-- Start of Available records --

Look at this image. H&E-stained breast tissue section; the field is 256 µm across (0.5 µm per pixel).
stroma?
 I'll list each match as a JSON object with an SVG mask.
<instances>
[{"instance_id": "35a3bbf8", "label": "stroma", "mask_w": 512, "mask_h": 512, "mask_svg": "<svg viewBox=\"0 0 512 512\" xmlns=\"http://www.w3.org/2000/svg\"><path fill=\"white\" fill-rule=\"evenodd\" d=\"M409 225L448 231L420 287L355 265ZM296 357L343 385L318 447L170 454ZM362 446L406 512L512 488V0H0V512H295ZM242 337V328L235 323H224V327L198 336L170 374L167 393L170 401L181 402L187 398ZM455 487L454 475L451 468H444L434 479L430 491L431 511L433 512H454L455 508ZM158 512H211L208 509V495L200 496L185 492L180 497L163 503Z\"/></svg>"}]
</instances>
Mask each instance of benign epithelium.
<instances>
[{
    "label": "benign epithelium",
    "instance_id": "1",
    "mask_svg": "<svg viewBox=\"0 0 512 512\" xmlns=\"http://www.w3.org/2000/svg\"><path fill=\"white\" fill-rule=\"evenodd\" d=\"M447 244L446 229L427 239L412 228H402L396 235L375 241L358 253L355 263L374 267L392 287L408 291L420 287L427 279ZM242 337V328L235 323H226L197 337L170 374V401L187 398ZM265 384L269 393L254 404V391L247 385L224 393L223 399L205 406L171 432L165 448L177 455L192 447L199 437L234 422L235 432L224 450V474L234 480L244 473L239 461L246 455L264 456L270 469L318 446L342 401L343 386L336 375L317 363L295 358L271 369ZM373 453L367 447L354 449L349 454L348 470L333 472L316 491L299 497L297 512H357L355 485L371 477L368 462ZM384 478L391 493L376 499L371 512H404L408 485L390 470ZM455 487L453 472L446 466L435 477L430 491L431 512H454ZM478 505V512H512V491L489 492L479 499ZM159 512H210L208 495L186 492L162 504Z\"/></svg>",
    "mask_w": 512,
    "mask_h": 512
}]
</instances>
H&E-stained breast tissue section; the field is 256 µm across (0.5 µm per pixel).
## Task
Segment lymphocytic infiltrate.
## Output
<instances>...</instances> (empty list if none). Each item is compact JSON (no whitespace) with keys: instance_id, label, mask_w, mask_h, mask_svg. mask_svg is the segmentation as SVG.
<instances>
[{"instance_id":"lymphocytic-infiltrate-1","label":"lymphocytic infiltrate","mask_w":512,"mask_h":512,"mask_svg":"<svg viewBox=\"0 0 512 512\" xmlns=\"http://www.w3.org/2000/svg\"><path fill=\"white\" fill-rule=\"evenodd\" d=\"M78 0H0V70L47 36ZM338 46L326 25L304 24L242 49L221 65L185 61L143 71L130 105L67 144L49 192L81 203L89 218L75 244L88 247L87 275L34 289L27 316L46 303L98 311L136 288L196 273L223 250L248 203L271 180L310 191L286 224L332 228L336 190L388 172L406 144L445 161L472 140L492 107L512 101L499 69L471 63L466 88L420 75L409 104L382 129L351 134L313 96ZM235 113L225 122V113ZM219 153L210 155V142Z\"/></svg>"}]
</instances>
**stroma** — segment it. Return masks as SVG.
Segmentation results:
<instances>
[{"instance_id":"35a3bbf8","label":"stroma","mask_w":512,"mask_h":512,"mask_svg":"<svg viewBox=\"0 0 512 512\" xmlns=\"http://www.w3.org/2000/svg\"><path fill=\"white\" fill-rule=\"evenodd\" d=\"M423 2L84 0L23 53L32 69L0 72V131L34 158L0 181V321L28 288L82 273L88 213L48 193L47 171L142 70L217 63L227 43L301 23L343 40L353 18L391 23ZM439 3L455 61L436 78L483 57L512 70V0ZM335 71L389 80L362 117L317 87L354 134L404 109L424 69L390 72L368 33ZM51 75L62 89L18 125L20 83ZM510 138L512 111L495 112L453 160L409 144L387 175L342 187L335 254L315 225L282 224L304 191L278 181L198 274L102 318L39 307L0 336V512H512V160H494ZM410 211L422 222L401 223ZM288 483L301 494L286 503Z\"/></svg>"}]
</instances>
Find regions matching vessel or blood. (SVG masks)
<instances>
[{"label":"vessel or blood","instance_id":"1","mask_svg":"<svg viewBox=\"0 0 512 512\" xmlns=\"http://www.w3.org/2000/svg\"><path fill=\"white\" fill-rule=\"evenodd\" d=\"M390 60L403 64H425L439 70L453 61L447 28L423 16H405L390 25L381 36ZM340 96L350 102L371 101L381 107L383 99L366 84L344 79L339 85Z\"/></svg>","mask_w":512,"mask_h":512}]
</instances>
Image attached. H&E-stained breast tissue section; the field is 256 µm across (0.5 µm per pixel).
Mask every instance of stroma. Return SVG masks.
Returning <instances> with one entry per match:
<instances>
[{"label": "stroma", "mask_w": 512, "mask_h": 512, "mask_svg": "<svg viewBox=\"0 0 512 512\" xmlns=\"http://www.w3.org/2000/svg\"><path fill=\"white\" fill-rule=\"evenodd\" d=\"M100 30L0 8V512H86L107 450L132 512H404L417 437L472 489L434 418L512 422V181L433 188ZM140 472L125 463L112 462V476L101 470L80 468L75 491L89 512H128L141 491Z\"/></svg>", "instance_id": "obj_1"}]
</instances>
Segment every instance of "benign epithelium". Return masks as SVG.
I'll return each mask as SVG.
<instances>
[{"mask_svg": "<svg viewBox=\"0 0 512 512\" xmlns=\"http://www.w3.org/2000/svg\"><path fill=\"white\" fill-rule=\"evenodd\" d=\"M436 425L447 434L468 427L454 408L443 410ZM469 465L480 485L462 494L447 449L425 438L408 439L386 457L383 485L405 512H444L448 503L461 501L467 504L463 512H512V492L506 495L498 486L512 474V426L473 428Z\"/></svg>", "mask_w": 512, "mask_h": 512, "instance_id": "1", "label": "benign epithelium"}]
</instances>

-- End of Available records --

■ **Direction**:
Word for word, extract all the records.

■ **Expected answer**:
Look at this image. H&E-stained breast tissue section; the field is 256 µm across (0.5 µm per pixel).
stroma?
 I'll list each match as a JSON object with an SVG mask.
<instances>
[{"instance_id": "35a3bbf8", "label": "stroma", "mask_w": 512, "mask_h": 512, "mask_svg": "<svg viewBox=\"0 0 512 512\" xmlns=\"http://www.w3.org/2000/svg\"><path fill=\"white\" fill-rule=\"evenodd\" d=\"M409 225L448 231L420 287L355 265ZM296 357L343 385L318 447L170 454ZM362 446L406 512L512 488V0H0V512H295ZM242 337V328L235 323H224V327L198 336L170 374L167 393L170 401L181 402L187 398ZM455 487L454 475L451 468H444L434 479L430 491L431 511L433 512H454L455 508ZM158 512H211L208 509V495L200 496L185 492L180 497L163 503Z\"/></svg>"}]
</instances>
Mask each instance of benign epithelium.
<instances>
[{
    "label": "benign epithelium",
    "instance_id": "1",
    "mask_svg": "<svg viewBox=\"0 0 512 512\" xmlns=\"http://www.w3.org/2000/svg\"><path fill=\"white\" fill-rule=\"evenodd\" d=\"M447 244L446 229L427 239L412 228H402L396 235L375 241L358 253L355 263L374 267L392 287L408 291L420 287L427 279ZM242 337V328L235 323H226L197 337L170 374V401L187 398ZM265 384L269 393L254 404V391L247 385L224 393L223 399L205 406L171 432L165 448L177 455L192 447L199 437L234 422L235 432L224 450V474L234 480L244 473L239 461L246 455L264 456L270 469L318 446L342 401L343 386L336 375L317 363L295 358L271 369ZM373 453L367 447L354 449L349 454L348 470L333 472L316 491L299 497L297 512H357L355 485L371 477L368 462ZM384 478L391 493L376 499L371 512H404L408 485L390 470ZM455 487L453 472L446 466L435 477L430 491L431 512H454ZM478 505V512H512V491L489 492L479 499ZM159 512H210L208 495L186 492L162 504Z\"/></svg>",
    "mask_w": 512,
    "mask_h": 512
}]
</instances>
H&E-stained breast tissue section; the field is 256 µm across (0.5 µm per pixel).
## Task
Segment lymphocytic infiltrate.
## Output
<instances>...</instances> (empty list if none). Each item is compact JSON (no whitespace) with keys: instance_id, label, mask_w, mask_h, mask_svg. mask_svg is the segmentation as SVG.
<instances>
[{"instance_id":"lymphocytic-infiltrate-1","label":"lymphocytic infiltrate","mask_w":512,"mask_h":512,"mask_svg":"<svg viewBox=\"0 0 512 512\" xmlns=\"http://www.w3.org/2000/svg\"><path fill=\"white\" fill-rule=\"evenodd\" d=\"M78 0H0V70L47 36ZM338 46L326 25L304 24L242 49L221 65L185 61L143 71L130 105L67 144L49 192L81 203L89 218L75 244L88 247L87 275L34 289L27 316L46 303L98 311L136 288L196 273L223 250L248 203L271 180L310 191L286 224L332 228L336 190L388 172L406 144L445 161L472 140L492 107L512 101L499 69L471 63L466 88L420 75L409 104L382 129L351 134L313 96ZM235 113L225 122V113ZM219 153L210 155V142Z\"/></svg>"}]
</instances>
**stroma** — segment it. Return masks as SVG.
Segmentation results:
<instances>
[{"instance_id":"35a3bbf8","label":"stroma","mask_w":512,"mask_h":512,"mask_svg":"<svg viewBox=\"0 0 512 512\" xmlns=\"http://www.w3.org/2000/svg\"><path fill=\"white\" fill-rule=\"evenodd\" d=\"M423 2L84 0L23 53L32 69L0 72V131L34 158L0 181V321L28 288L82 273L88 213L48 193L47 171L142 70L217 63L227 43L301 23L343 40L353 18L391 23ZM439 3L455 61L436 78L483 57L512 70V0ZM335 71L389 80L362 117L317 87L354 134L404 109L424 69L390 72L368 33ZM51 75L62 89L18 125L20 83ZM510 138L512 111L495 112L453 160L409 144L387 175L342 187L335 254L315 225L282 224L304 191L278 181L198 274L102 318L39 307L0 336V512H512V160H494ZM410 211L422 222L401 223ZM288 483L301 494L286 503Z\"/></svg>"}]
</instances>
Find regions matching vessel or blood. (SVG masks)
<instances>
[{"label":"vessel or blood","instance_id":"1","mask_svg":"<svg viewBox=\"0 0 512 512\" xmlns=\"http://www.w3.org/2000/svg\"><path fill=\"white\" fill-rule=\"evenodd\" d=\"M390 60L403 64H425L439 70L453 61L447 28L423 16H405L390 25L381 36ZM340 96L350 102L371 101L381 107L383 99L366 84L344 79L339 85Z\"/></svg>","mask_w":512,"mask_h":512}]
</instances>
Image attached. H&E-stained breast tissue section; the field is 256 µm across (0.5 µm per pixel).
Mask every instance of stroma. Return SVG masks.
Returning <instances> with one entry per match:
<instances>
[{"label": "stroma", "mask_w": 512, "mask_h": 512, "mask_svg": "<svg viewBox=\"0 0 512 512\" xmlns=\"http://www.w3.org/2000/svg\"><path fill=\"white\" fill-rule=\"evenodd\" d=\"M100 30L0 8V512H86L107 450L132 512H404L417 437L472 489L434 418L512 422V181L433 188ZM140 472L125 463L112 462V476L101 470L80 468L75 491L89 512H128L141 491Z\"/></svg>", "instance_id": "obj_1"}]
</instances>
Segment every instance of "benign epithelium". Return masks as SVG.
I'll return each mask as SVG.
<instances>
[{"mask_svg": "<svg viewBox=\"0 0 512 512\" xmlns=\"http://www.w3.org/2000/svg\"><path fill=\"white\" fill-rule=\"evenodd\" d=\"M436 425L447 434L468 427L454 408L443 410ZM469 465L480 485L462 494L447 449L425 438L408 439L386 457L383 485L405 512H444L448 503L461 501L467 504L463 512H512V492L506 495L498 486L512 474V426L473 428Z\"/></svg>", "mask_w": 512, "mask_h": 512, "instance_id": "1", "label": "benign epithelium"}]
</instances>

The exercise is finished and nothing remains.